An exact copy of the entries is required, with every image omitted.

BEGIN Input data

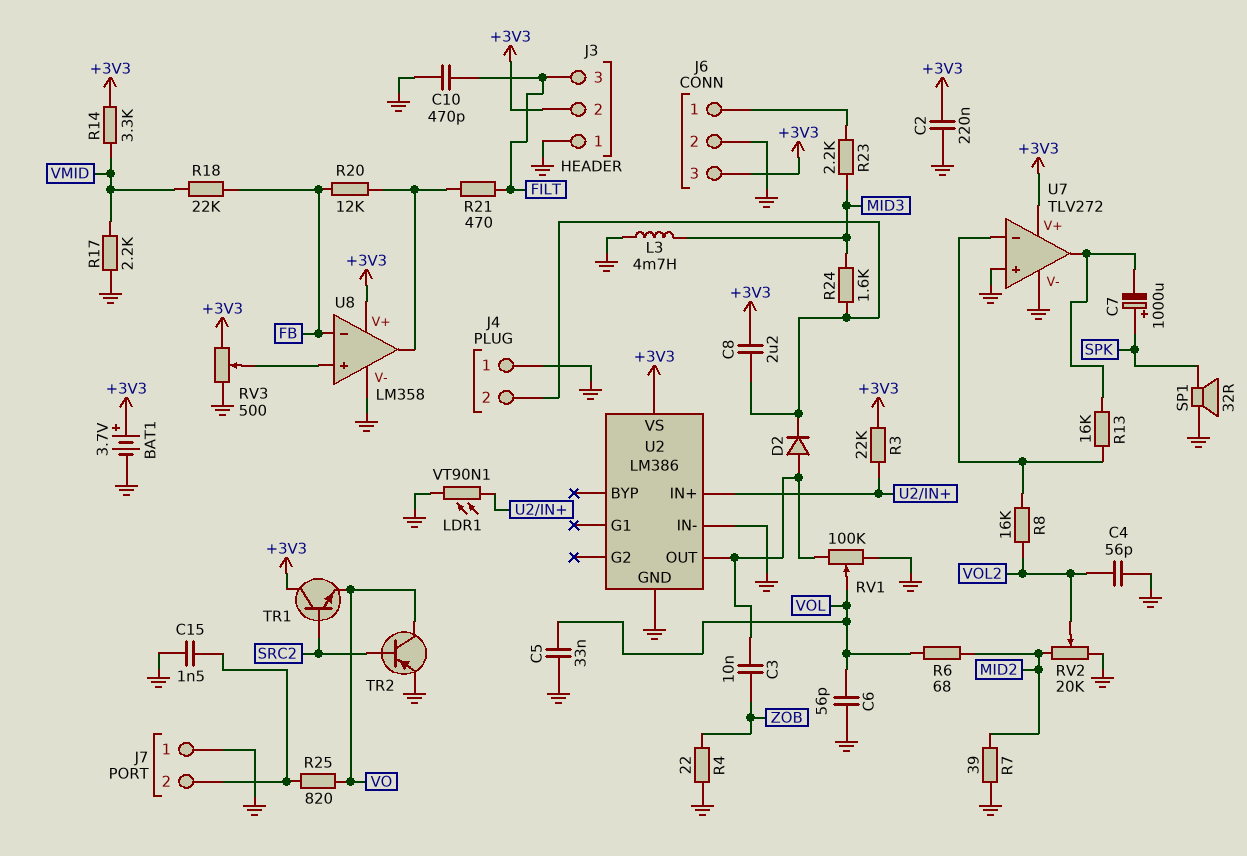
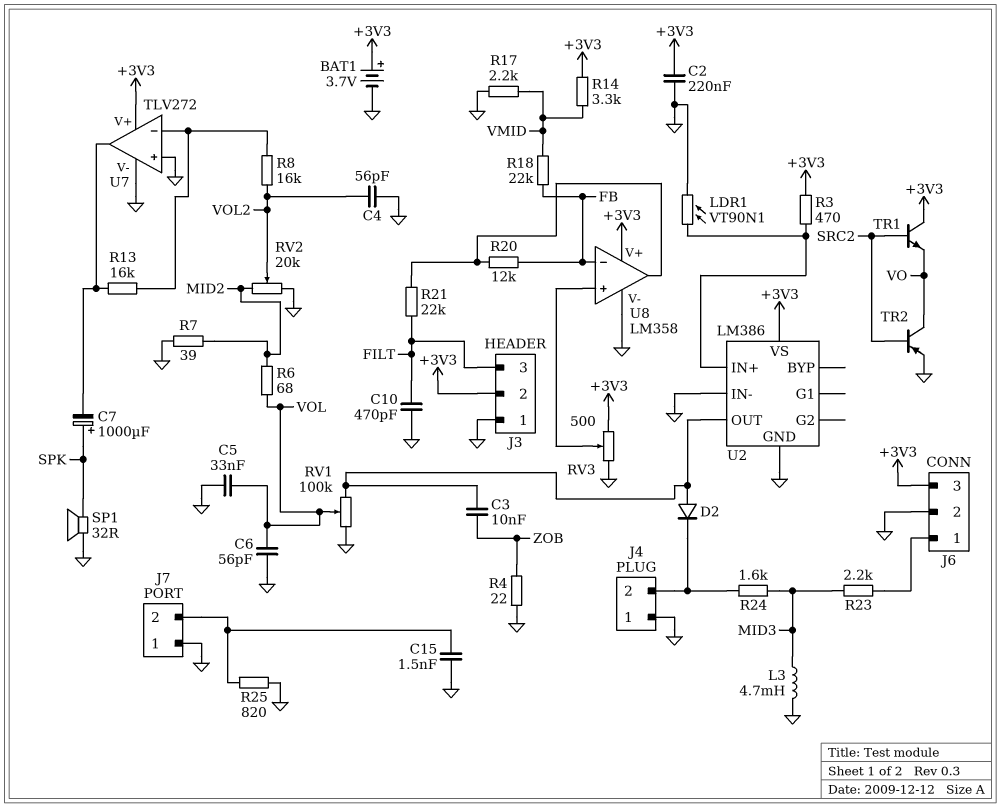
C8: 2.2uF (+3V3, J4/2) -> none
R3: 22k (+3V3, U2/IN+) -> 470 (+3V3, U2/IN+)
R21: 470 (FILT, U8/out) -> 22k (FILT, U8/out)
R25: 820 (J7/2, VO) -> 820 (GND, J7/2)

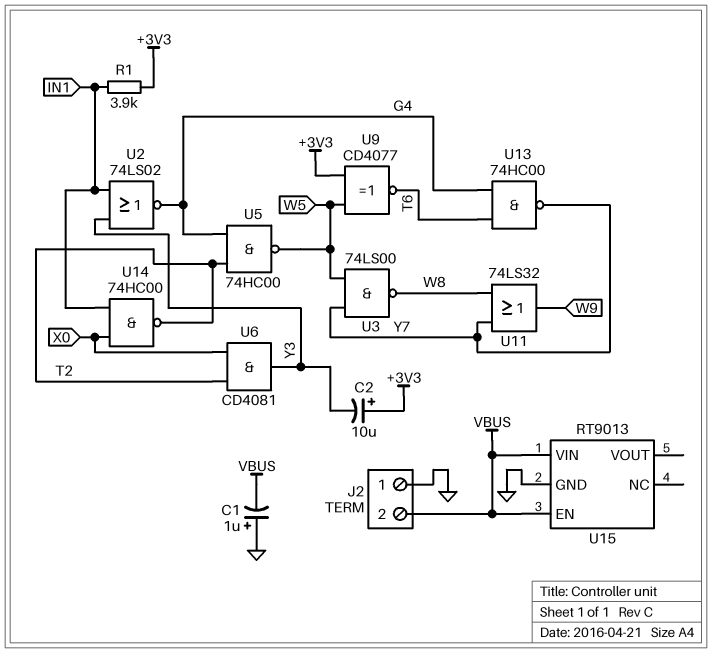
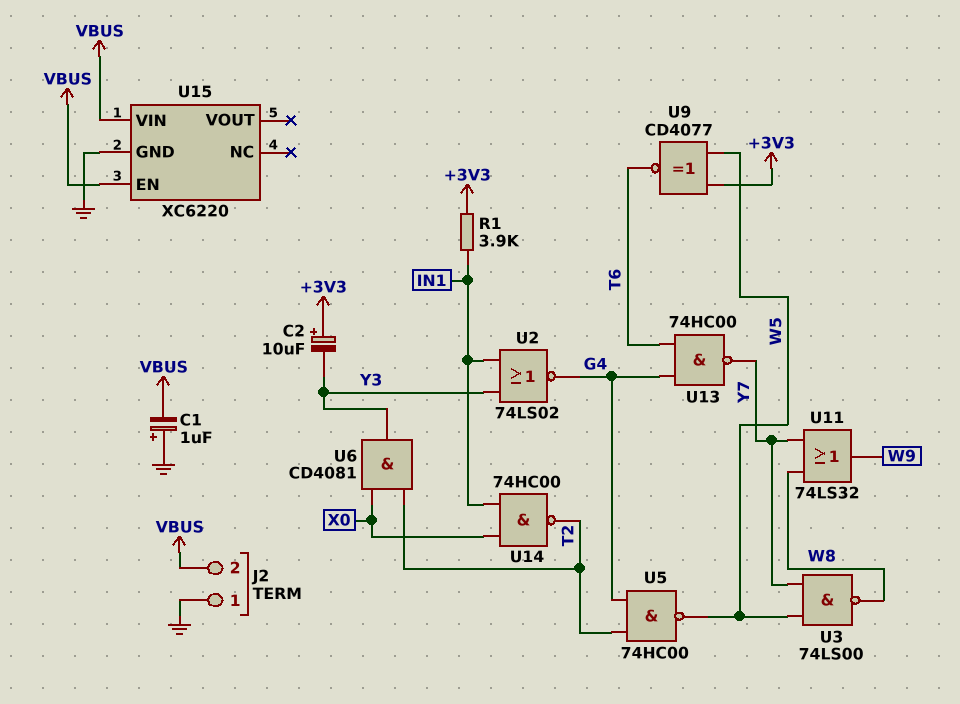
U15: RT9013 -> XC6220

END Input data

Exercise solution:
C8: 2.2uF (+3V3, J4/2) -> none
R3: 22k (+3V3, U2/IN+) -> 470 (+3V3, U2/IN+)
R21: 470 (FILT, U8/out) -> 22k (FILT, U8/out)
R25: 820 (J7/2, VO) -> 820 (GND, J7/2)

U15: RT9013 -> XC6220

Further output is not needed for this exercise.